**Data for review**
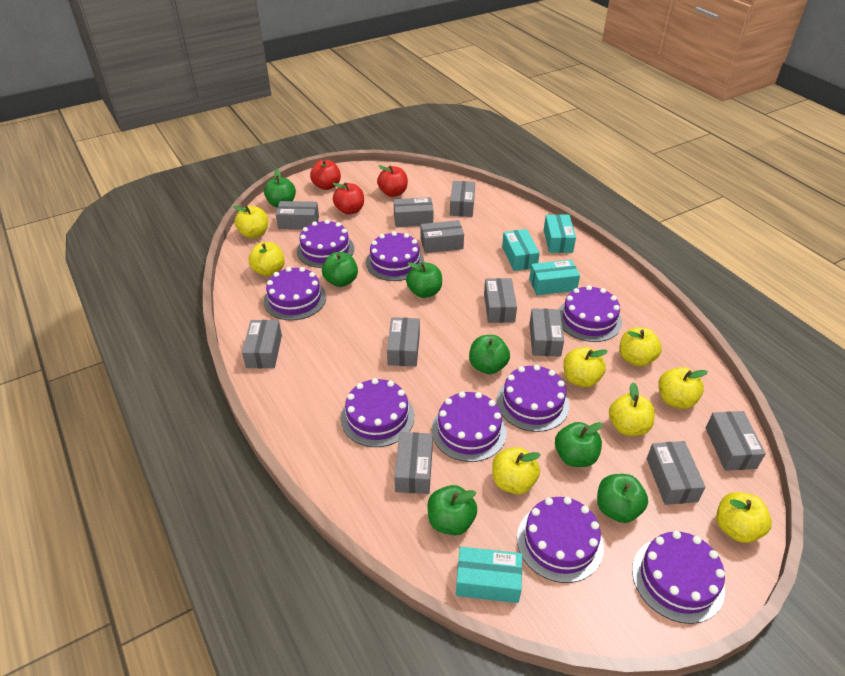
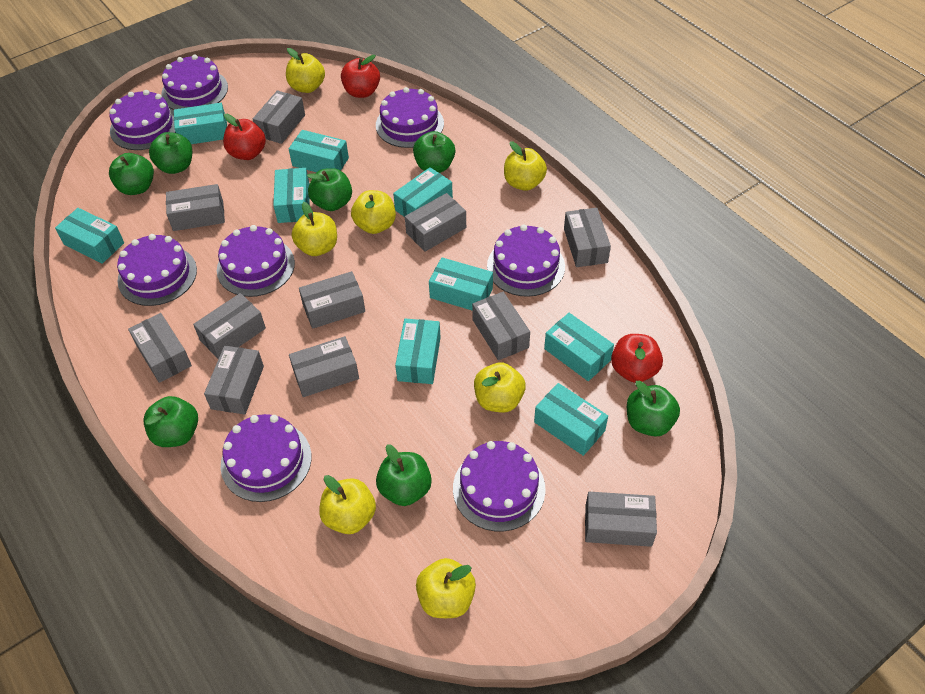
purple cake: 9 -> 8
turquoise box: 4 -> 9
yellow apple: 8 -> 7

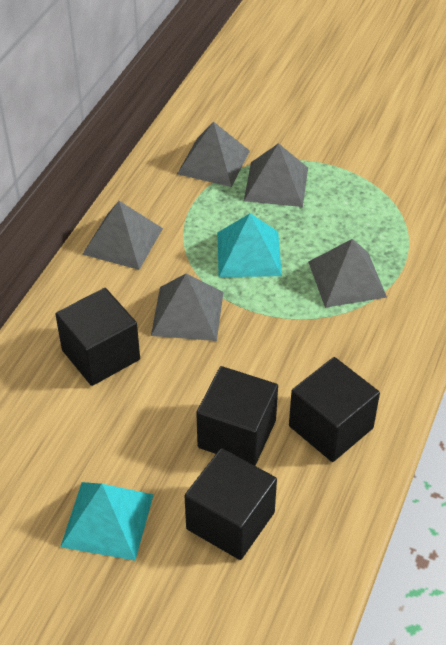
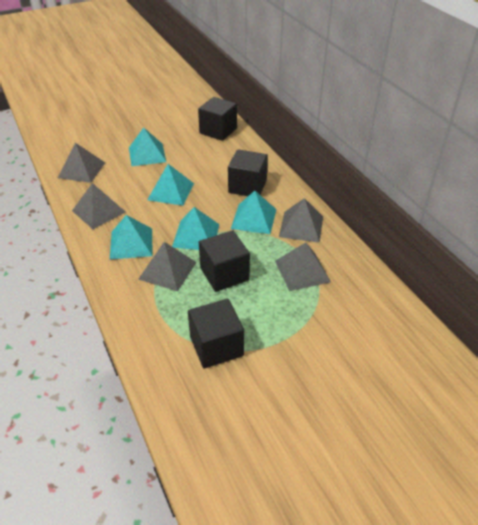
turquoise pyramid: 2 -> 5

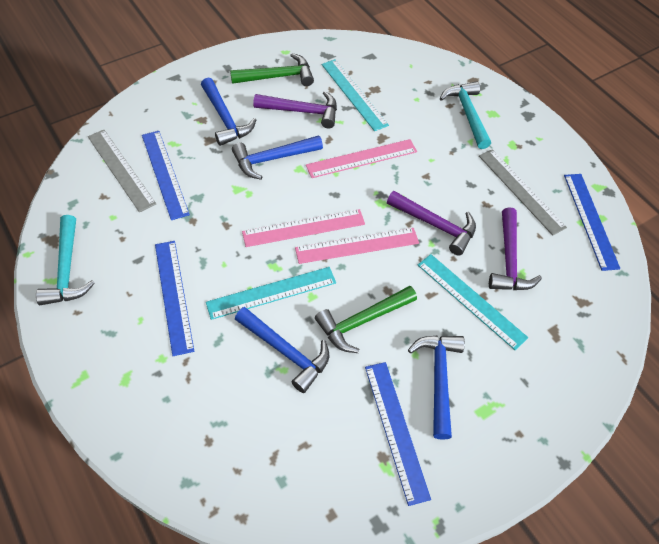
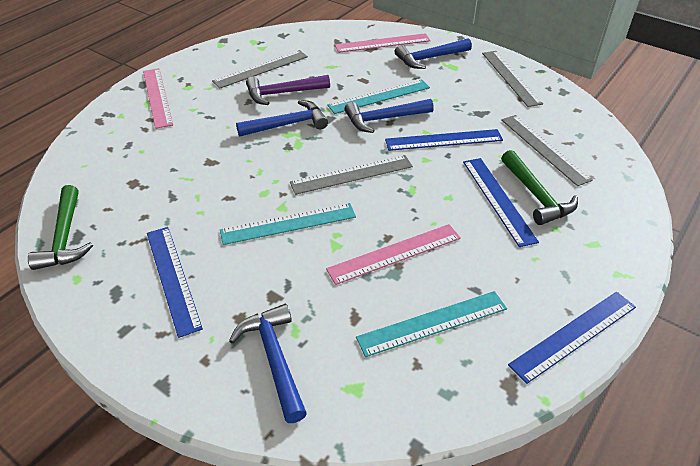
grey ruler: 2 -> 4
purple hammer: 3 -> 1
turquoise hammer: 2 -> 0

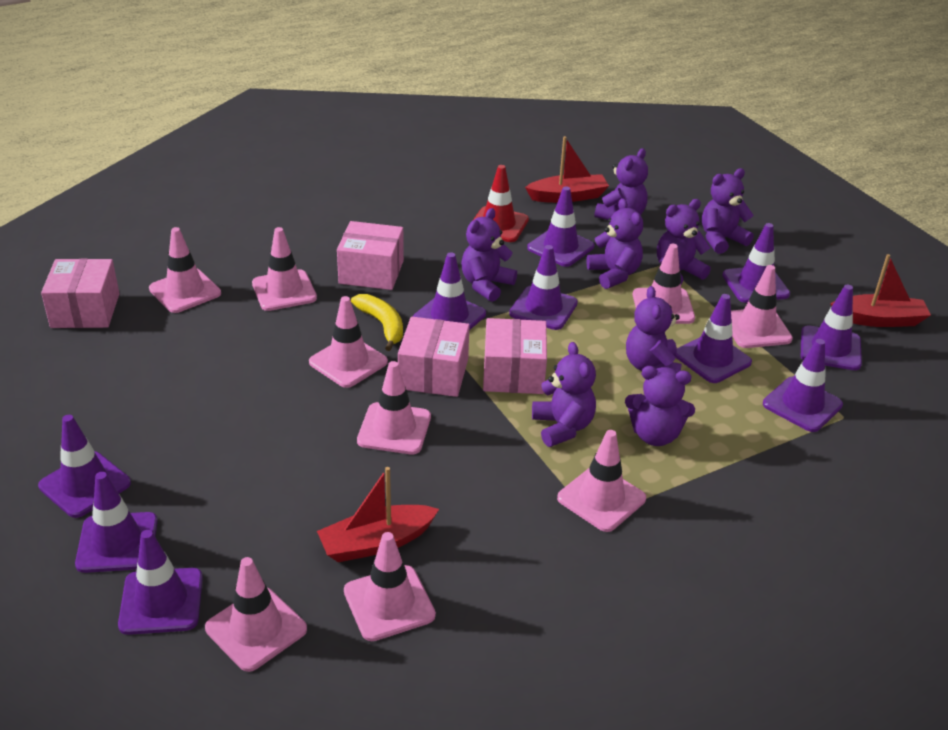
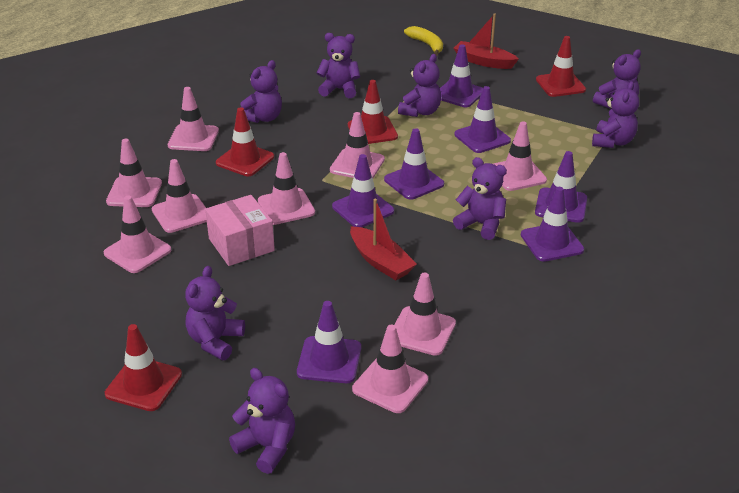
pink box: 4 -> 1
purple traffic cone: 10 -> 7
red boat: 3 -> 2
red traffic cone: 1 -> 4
==
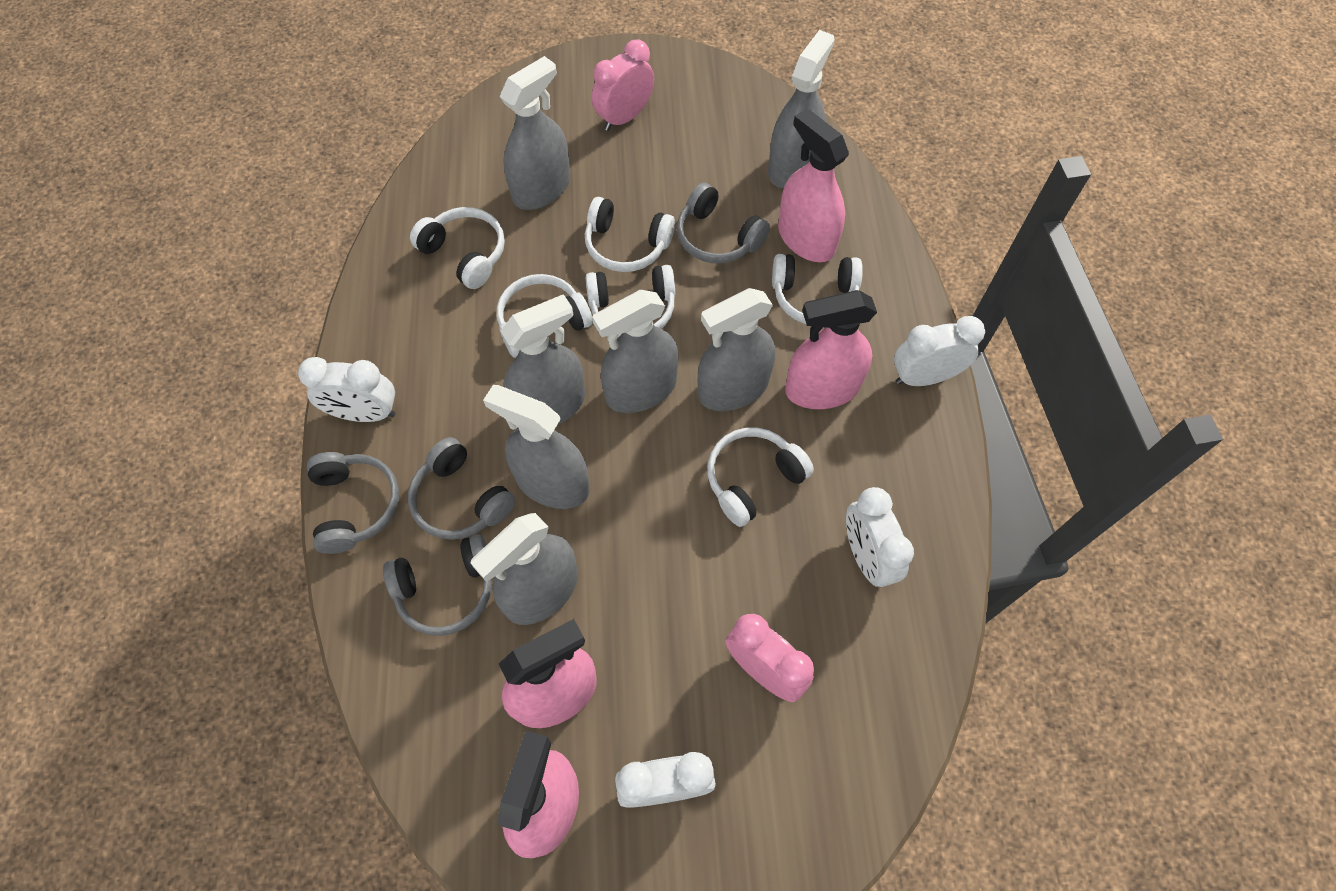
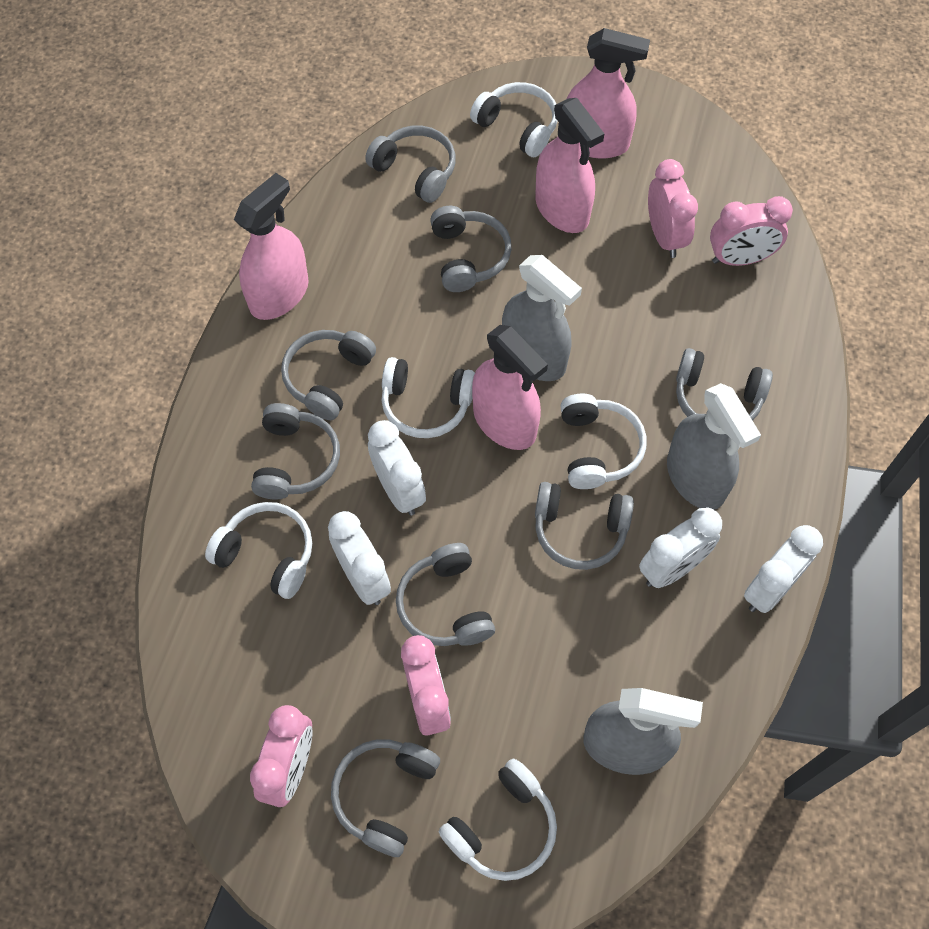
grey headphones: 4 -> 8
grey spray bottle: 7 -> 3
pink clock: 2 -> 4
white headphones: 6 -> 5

**Directions**
All lines with the word "headphones" should be copied from the material above.

**Answer to this task**
grey headphones: 4 -> 8
white headphones: 6 -> 5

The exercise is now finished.